◆ TASK DATA
[Start of Attachment]
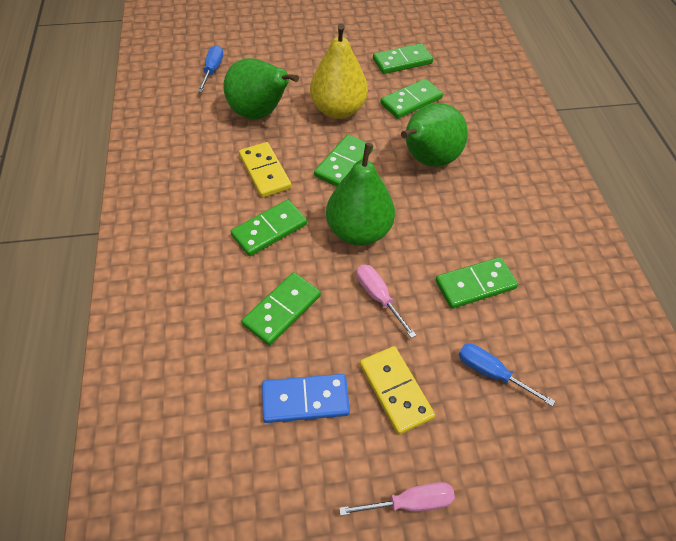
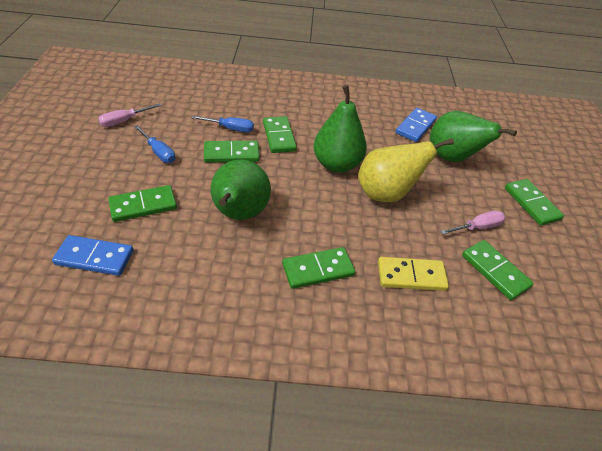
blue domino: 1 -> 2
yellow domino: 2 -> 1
[End of Attachment]
[Start of Attachment]
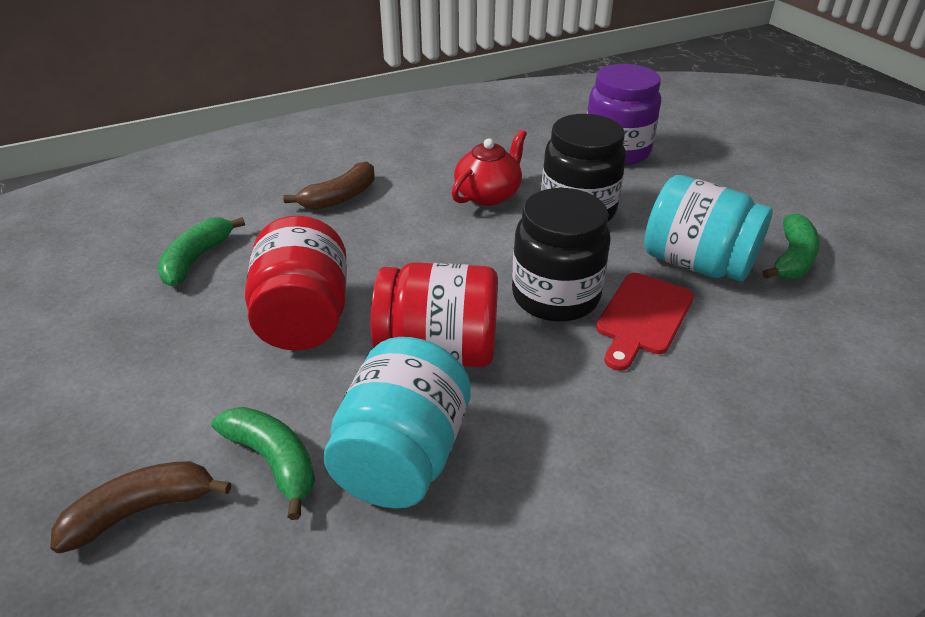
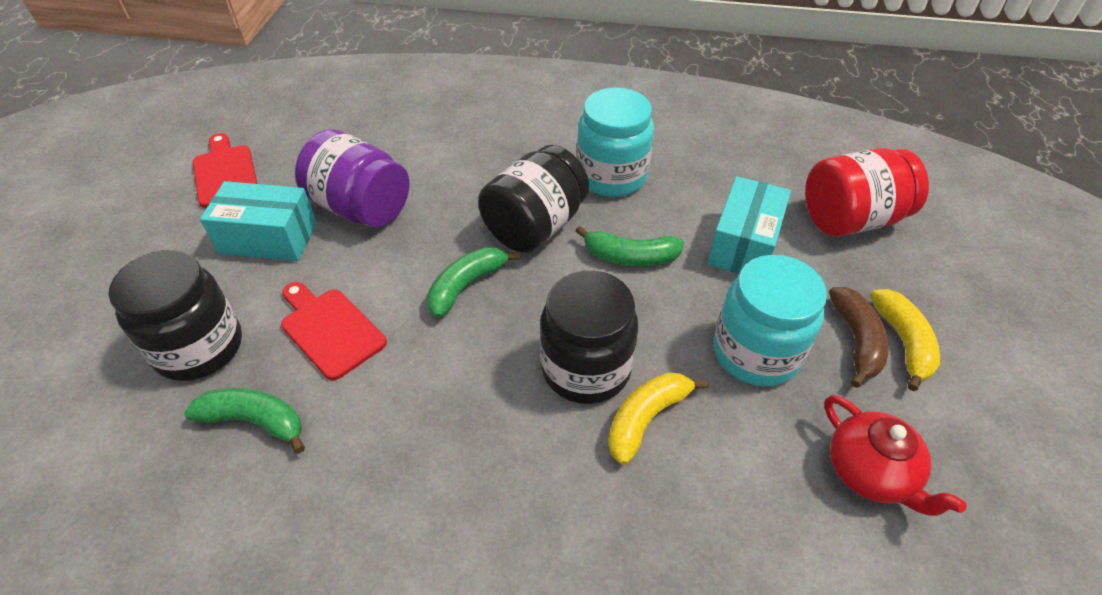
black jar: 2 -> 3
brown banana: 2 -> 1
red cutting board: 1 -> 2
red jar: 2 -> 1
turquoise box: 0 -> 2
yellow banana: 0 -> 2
[End of Attachment]
◆ YOUR INSTRUCTIONS
In the entries above, please find the line with "brown banana: 2 -> 1" and the line with "yellow banana: 0 -> 2", then write out exactly those two lines and every line between them, and nothing more.

◆ SOLUTION TO THIS EXERCISE
brown banana: 2 -> 1
red cutting board: 1 -> 2
red jar: 2 -> 1
turquoise box: 0 -> 2
yellow banana: 0 -> 2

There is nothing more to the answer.